Start of Available records
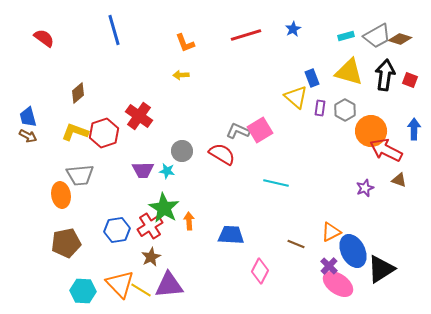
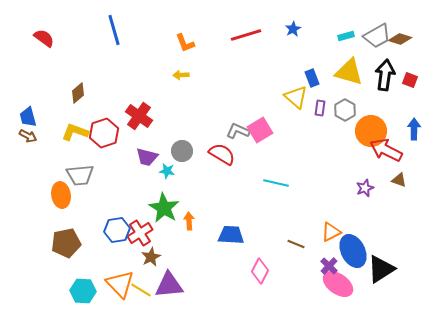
purple trapezoid at (143, 170): moved 4 px right, 13 px up; rotated 15 degrees clockwise
red cross at (150, 226): moved 10 px left, 7 px down
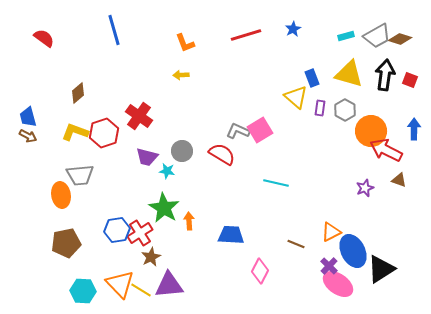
yellow triangle at (349, 72): moved 2 px down
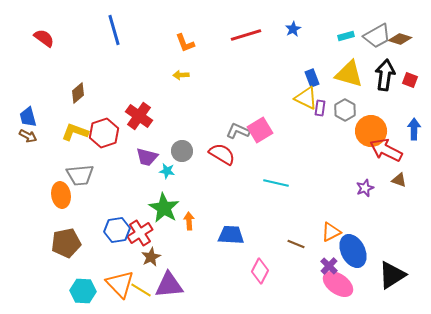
yellow triangle at (296, 97): moved 10 px right, 1 px down; rotated 15 degrees counterclockwise
black triangle at (381, 269): moved 11 px right, 6 px down
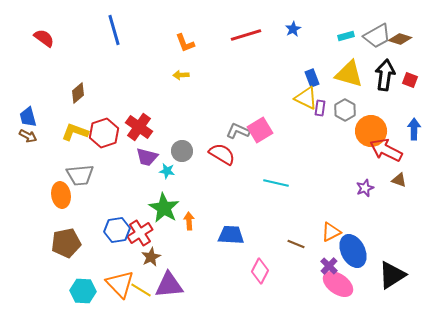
red cross at (139, 116): moved 11 px down
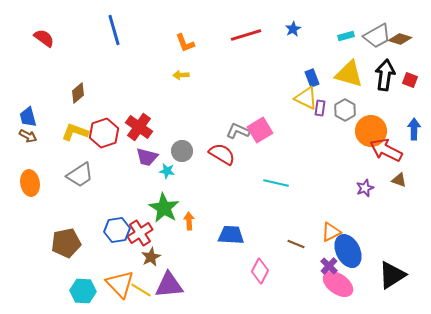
gray trapezoid at (80, 175): rotated 28 degrees counterclockwise
orange ellipse at (61, 195): moved 31 px left, 12 px up
blue ellipse at (353, 251): moved 5 px left
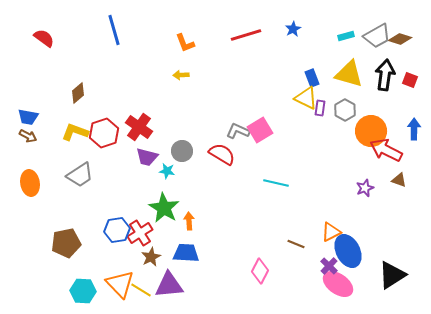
blue trapezoid at (28, 117): rotated 65 degrees counterclockwise
blue trapezoid at (231, 235): moved 45 px left, 18 px down
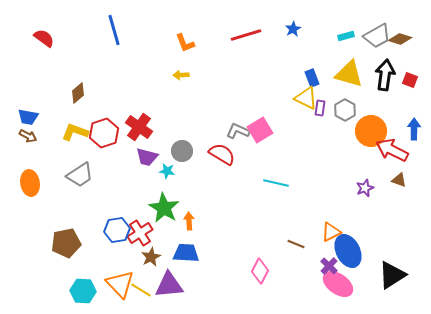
red arrow at (386, 150): moved 6 px right
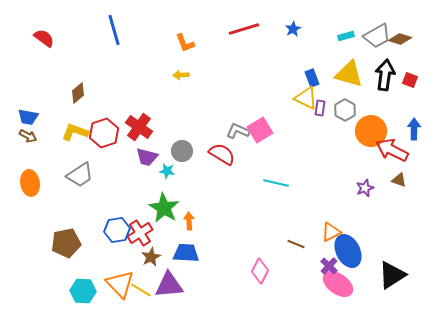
red line at (246, 35): moved 2 px left, 6 px up
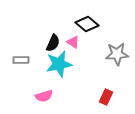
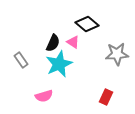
gray rectangle: rotated 56 degrees clockwise
cyan star: rotated 12 degrees counterclockwise
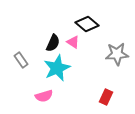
cyan star: moved 2 px left, 4 px down
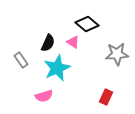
black semicircle: moved 5 px left
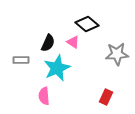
gray rectangle: rotated 56 degrees counterclockwise
pink semicircle: rotated 102 degrees clockwise
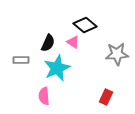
black diamond: moved 2 px left, 1 px down
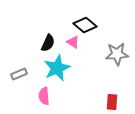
gray rectangle: moved 2 px left, 14 px down; rotated 21 degrees counterclockwise
red rectangle: moved 6 px right, 5 px down; rotated 21 degrees counterclockwise
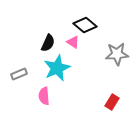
red rectangle: rotated 28 degrees clockwise
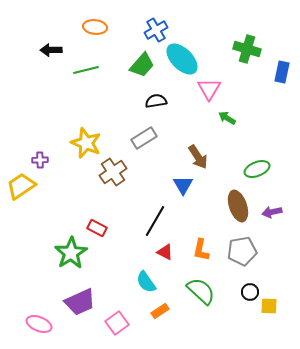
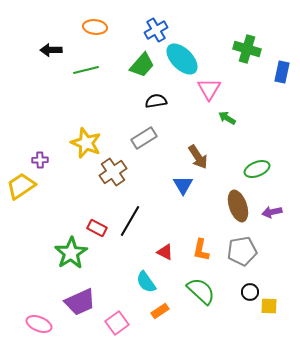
End of Available records
§ **What is asked**
Convert everything in the records from the line containing "yellow triangle at (296, 97): moved" down to the line containing "black diamond: moved 2 px left, 1 px down", both included, into a JSON list of strings with one string per line and no blank lines. Leave the picture lines out of the list.

§ **Answer to the problem**
[
  "yellow triangle at (296, 97): moved 10 px right, 1 px down; rotated 15 degrees counterclockwise",
  "black triangle at (381, 269): moved 11 px right, 6 px down",
  "red cross at (139, 116): moved 11 px down",
  "gray trapezoid at (80, 175): rotated 28 degrees counterclockwise",
  "orange ellipse at (61, 195): moved 31 px left, 12 px up",
  "blue ellipse at (353, 251): moved 5 px left",
  "blue trapezoid at (28, 117): rotated 65 degrees counterclockwise",
  "blue trapezoid at (231, 235): moved 45 px left, 18 px down",
  "red arrow at (386, 150): moved 6 px right",
  "red line at (246, 35): moved 2 px left, 6 px up",
  "gray rectangle: rotated 56 degrees clockwise",
  "cyan star: rotated 12 degrees counterclockwise",
  "cyan star: moved 2 px left, 4 px down",
  "black semicircle: moved 5 px left",
  "gray rectangle: rotated 56 degrees counterclockwise",
  "pink semicircle: rotated 102 degrees clockwise",
  "black diamond: moved 2 px left, 1 px down"
]